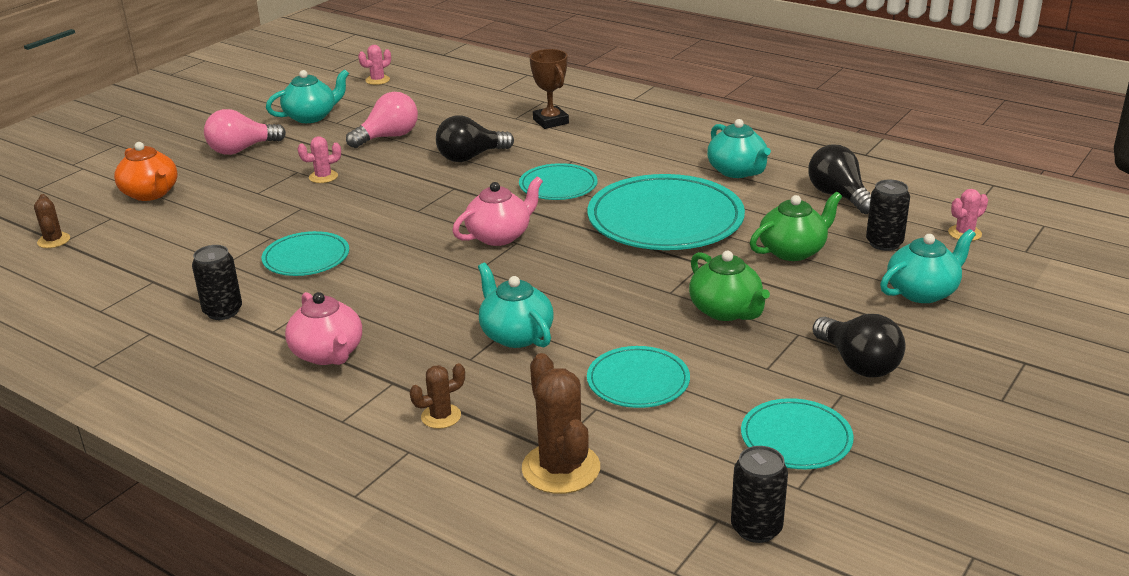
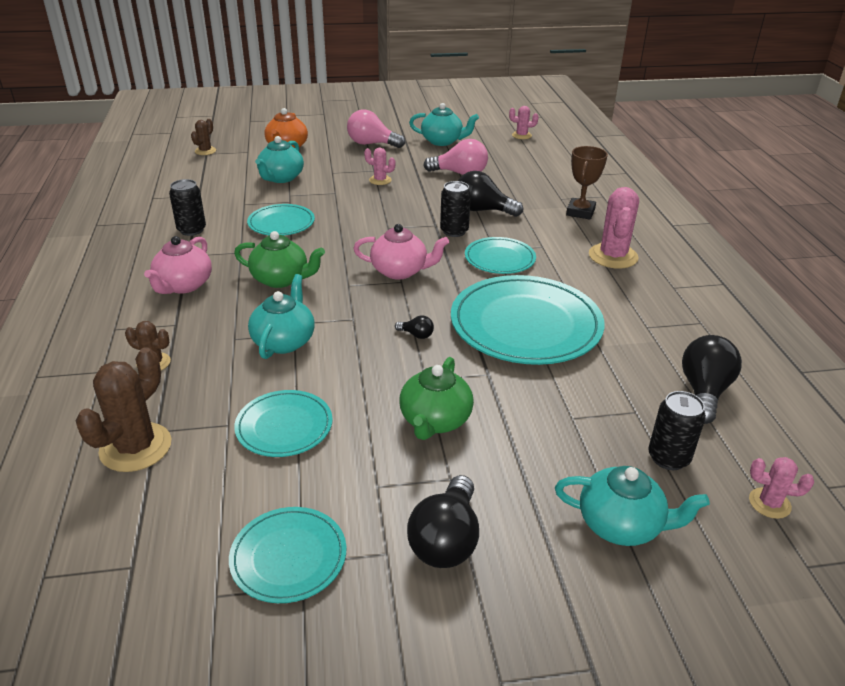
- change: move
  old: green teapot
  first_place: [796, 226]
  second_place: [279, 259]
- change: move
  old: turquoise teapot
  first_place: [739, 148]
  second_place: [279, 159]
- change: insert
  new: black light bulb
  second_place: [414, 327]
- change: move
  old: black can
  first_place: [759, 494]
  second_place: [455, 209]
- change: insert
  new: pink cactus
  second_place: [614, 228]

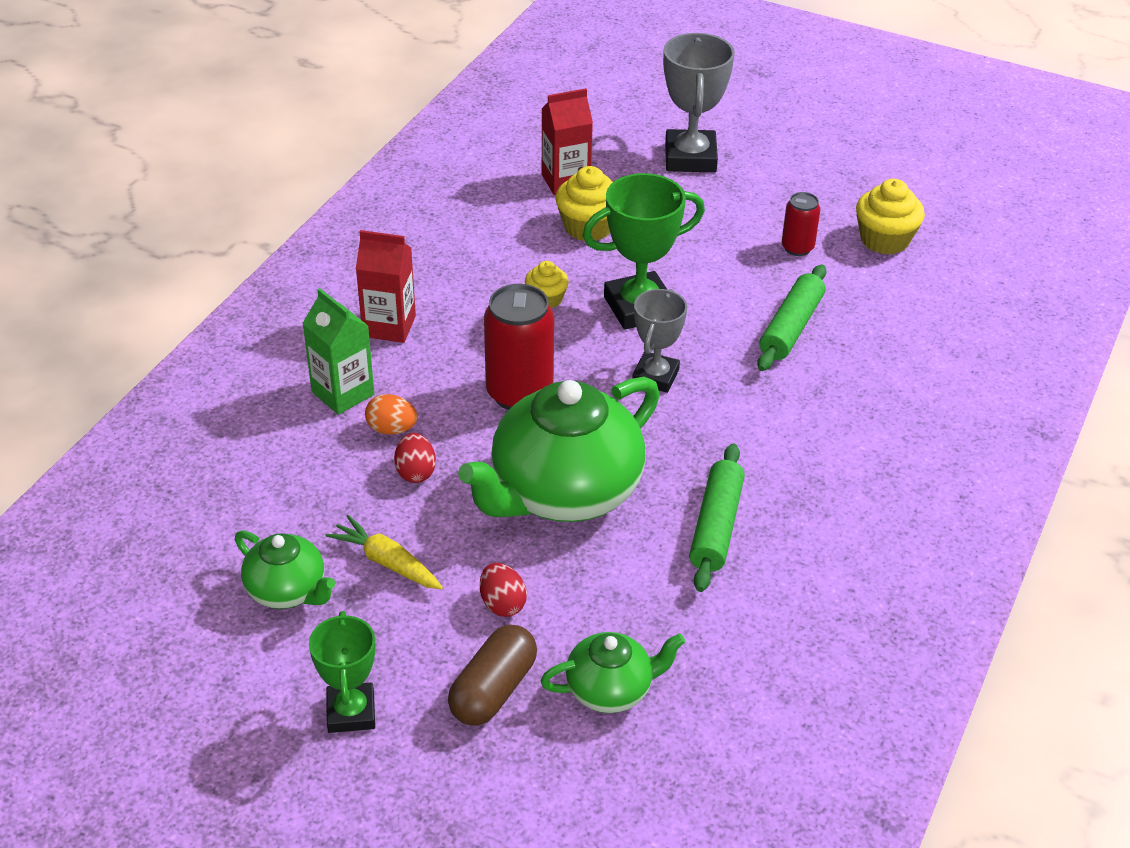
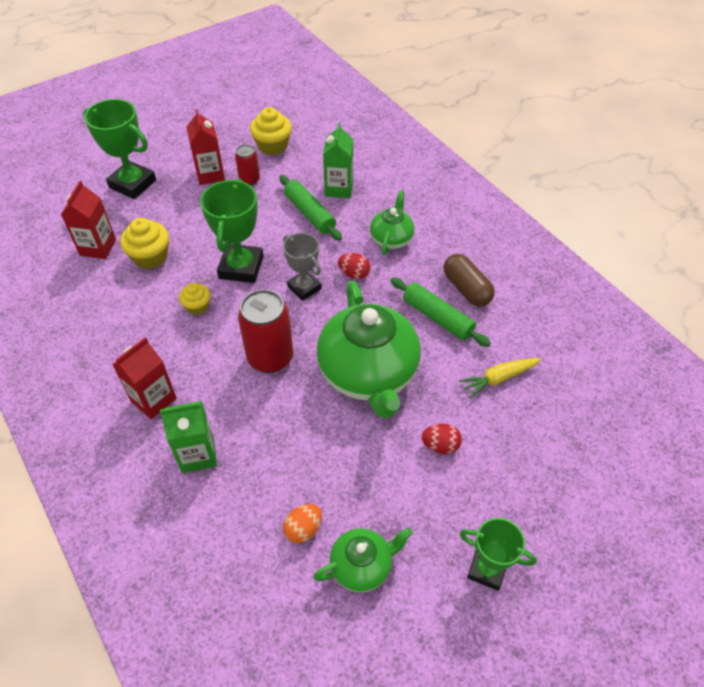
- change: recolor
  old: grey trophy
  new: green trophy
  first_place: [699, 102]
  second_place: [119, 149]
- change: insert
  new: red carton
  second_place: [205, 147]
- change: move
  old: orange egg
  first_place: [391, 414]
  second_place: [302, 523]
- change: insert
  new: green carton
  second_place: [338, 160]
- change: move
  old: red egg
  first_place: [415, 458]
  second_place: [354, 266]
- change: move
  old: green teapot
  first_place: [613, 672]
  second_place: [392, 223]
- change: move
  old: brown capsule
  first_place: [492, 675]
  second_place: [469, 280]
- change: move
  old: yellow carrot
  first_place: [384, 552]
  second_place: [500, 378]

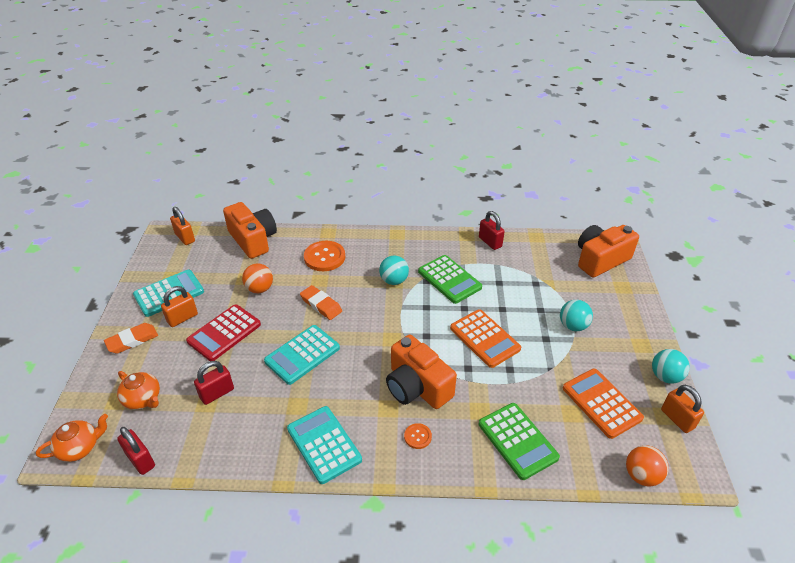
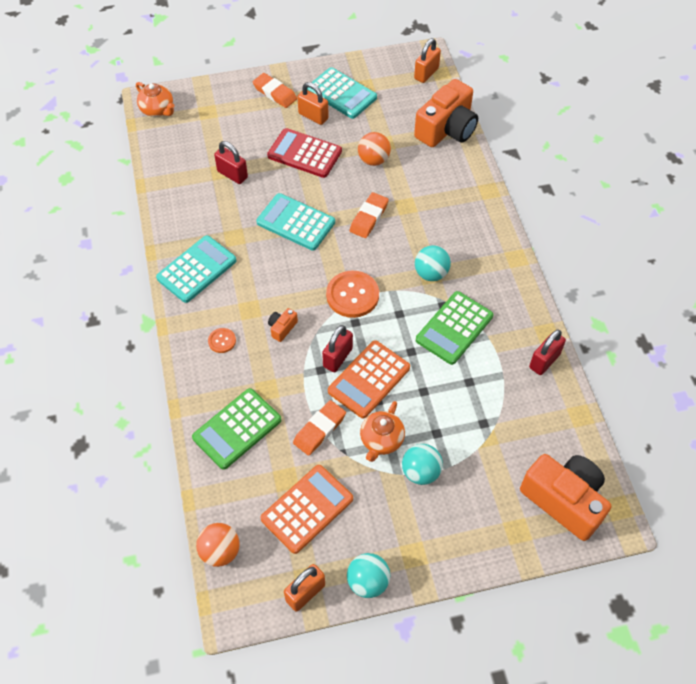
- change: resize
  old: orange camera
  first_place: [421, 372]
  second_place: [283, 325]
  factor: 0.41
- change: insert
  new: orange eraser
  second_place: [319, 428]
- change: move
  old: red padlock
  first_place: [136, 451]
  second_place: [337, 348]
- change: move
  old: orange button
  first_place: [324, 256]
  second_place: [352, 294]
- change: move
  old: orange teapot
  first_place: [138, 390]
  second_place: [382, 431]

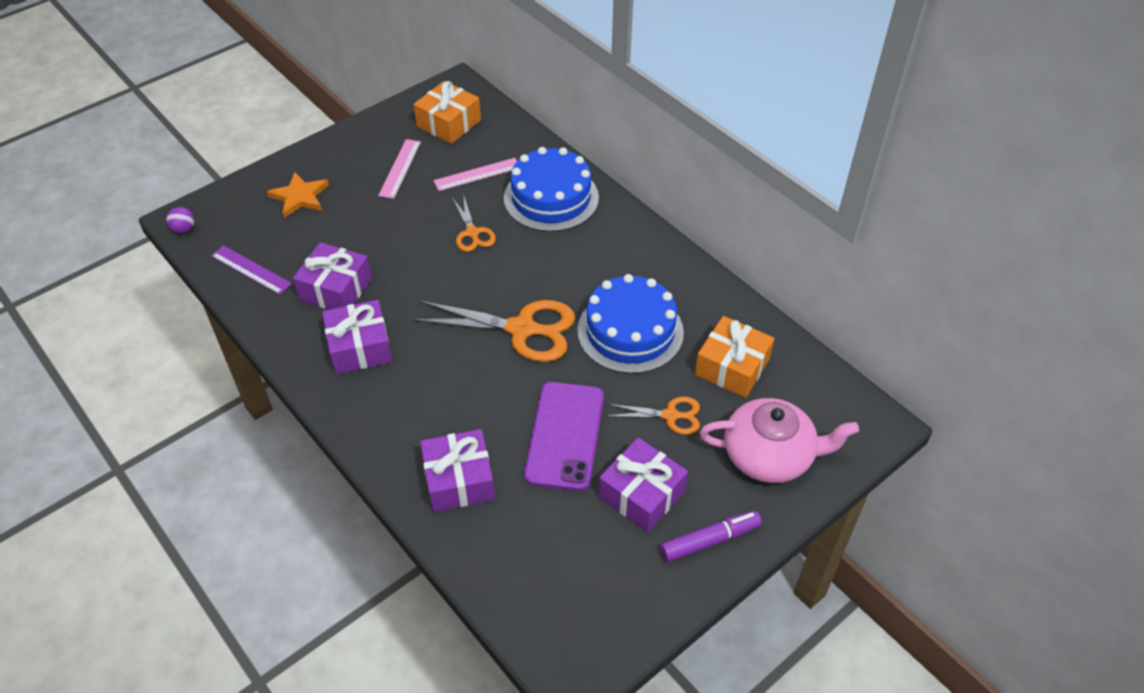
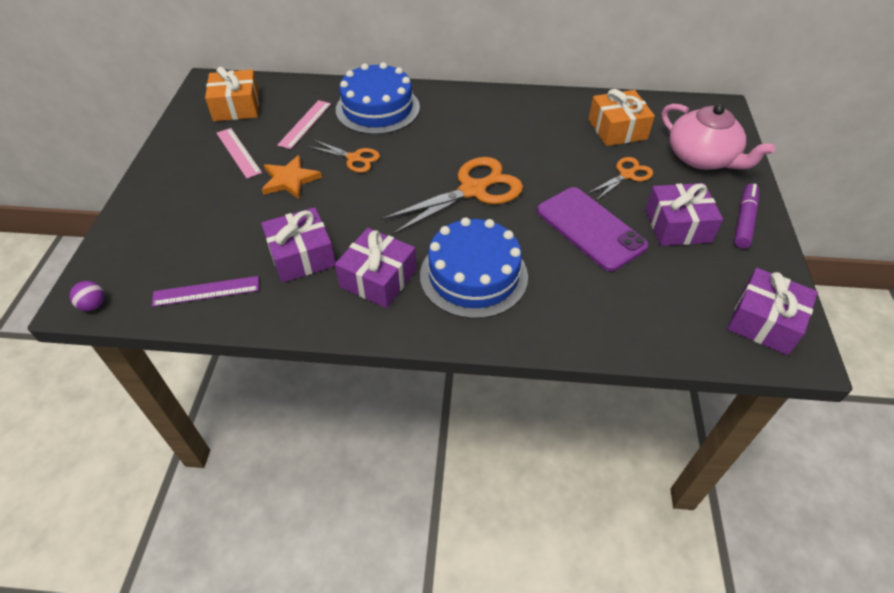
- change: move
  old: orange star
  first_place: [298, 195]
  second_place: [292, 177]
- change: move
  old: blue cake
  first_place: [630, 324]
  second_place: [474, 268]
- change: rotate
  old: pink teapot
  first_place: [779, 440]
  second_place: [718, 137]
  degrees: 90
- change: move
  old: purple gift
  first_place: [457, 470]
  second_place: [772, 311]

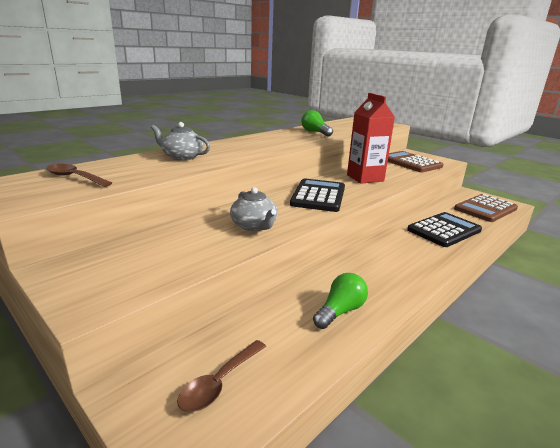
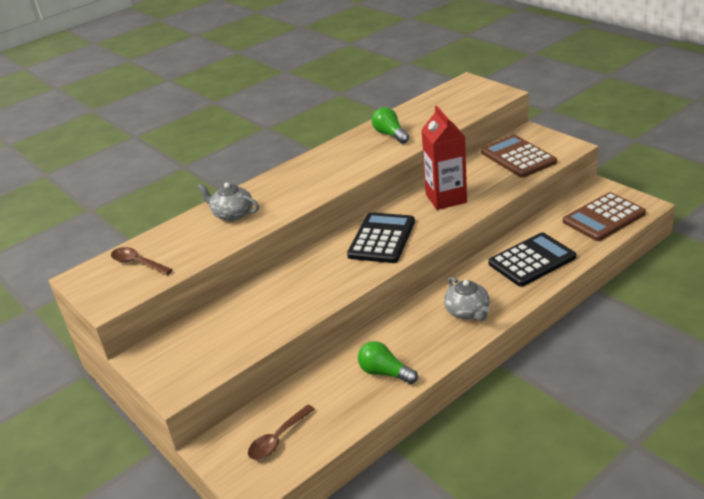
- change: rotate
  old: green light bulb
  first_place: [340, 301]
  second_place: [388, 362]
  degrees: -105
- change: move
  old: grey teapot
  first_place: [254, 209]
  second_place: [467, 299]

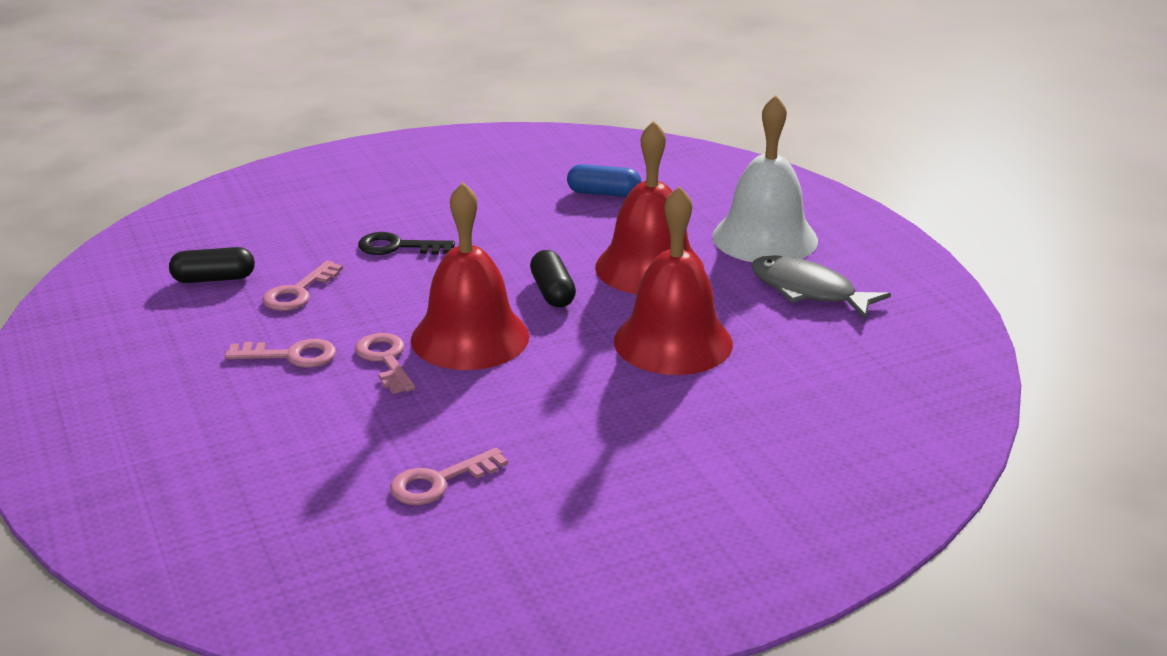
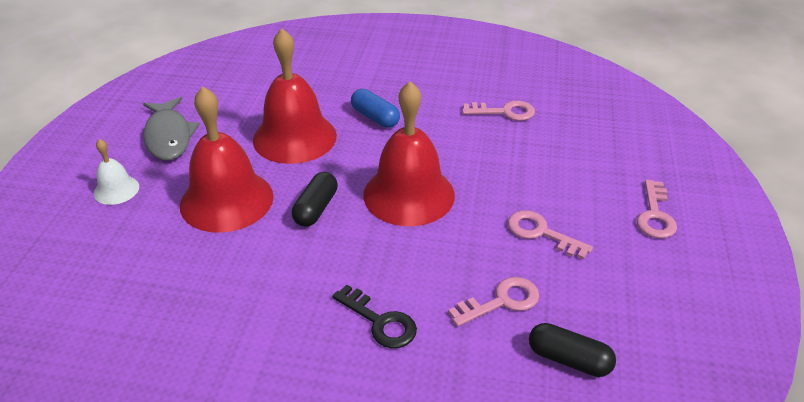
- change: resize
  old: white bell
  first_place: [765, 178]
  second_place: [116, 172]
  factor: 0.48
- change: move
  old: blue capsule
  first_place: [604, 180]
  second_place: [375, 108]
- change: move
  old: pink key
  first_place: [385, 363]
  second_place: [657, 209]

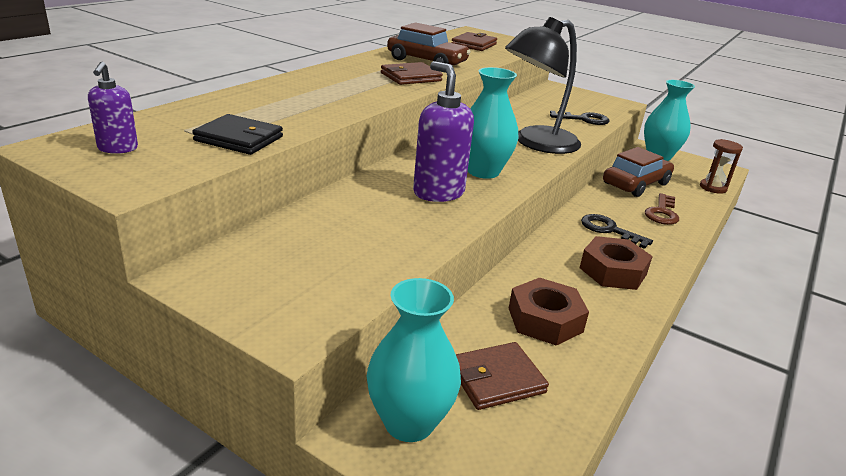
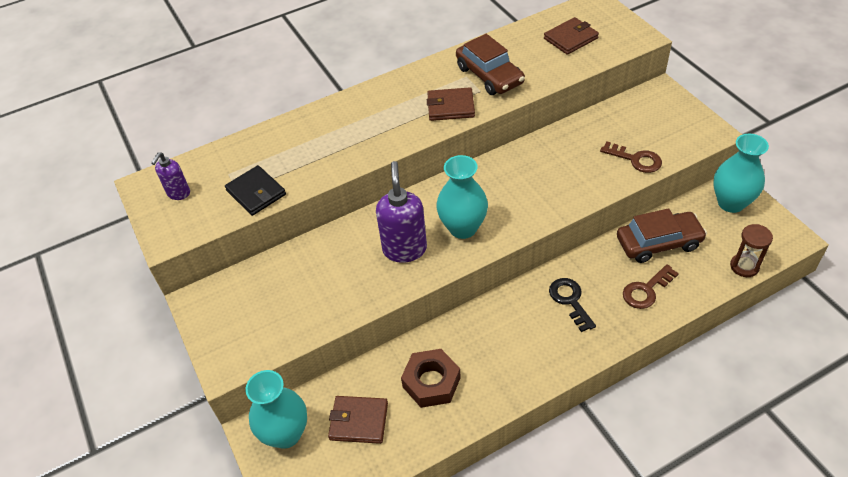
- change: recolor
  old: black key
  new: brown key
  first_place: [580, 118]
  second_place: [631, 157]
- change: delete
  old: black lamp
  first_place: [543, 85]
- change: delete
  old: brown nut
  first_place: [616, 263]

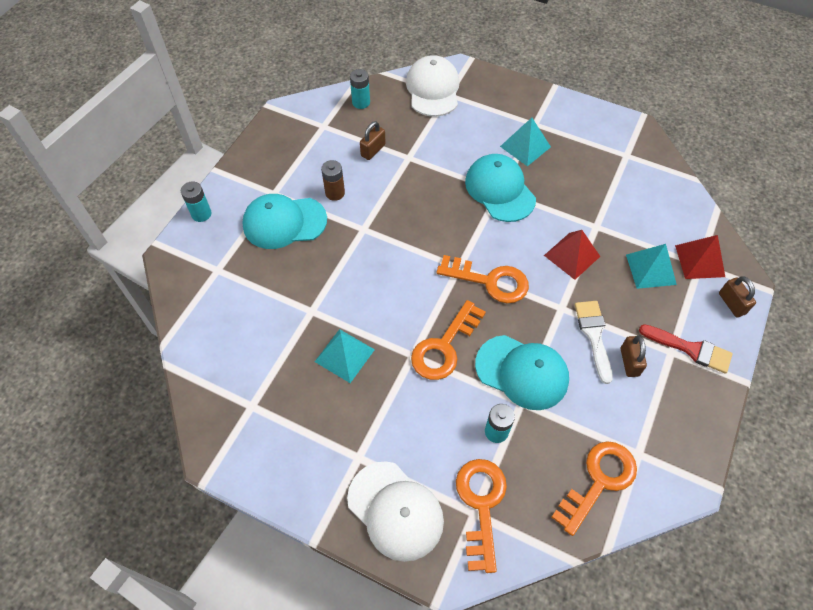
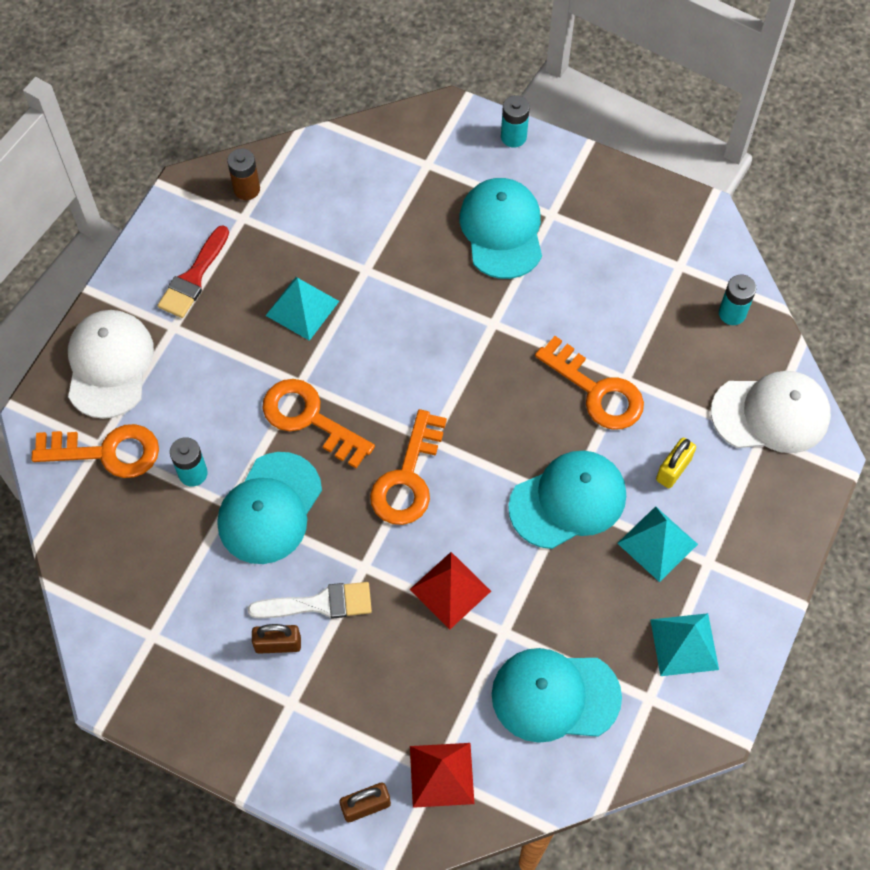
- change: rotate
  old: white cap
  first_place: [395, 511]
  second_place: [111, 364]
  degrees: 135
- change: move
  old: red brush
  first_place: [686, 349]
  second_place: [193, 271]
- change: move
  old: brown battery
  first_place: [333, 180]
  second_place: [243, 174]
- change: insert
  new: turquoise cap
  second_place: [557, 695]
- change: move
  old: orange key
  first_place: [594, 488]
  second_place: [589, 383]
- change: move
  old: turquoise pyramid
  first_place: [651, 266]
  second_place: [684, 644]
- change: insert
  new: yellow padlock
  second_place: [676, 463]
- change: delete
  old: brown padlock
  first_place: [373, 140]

*TASK TO COMPLETE*. Your task is to reproduce the entries above word for word, from the first line through the line with "new: pink cactus", and please leave out any pictures.

*YOUR RESPONSE*.
- change: move
  old: green teapot
  first_place: [796, 226]
  second_place: [279, 259]
- change: move
  old: turquoise teapot
  first_place: [739, 148]
  second_place: [279, 159]
- change: insert
  new: black light bulb
  second_place: [414, 327]
- change: move
  old: black can
  first_place: [759, 494]
  second_place: [455, 209]
- change: insert
  new: pink cactus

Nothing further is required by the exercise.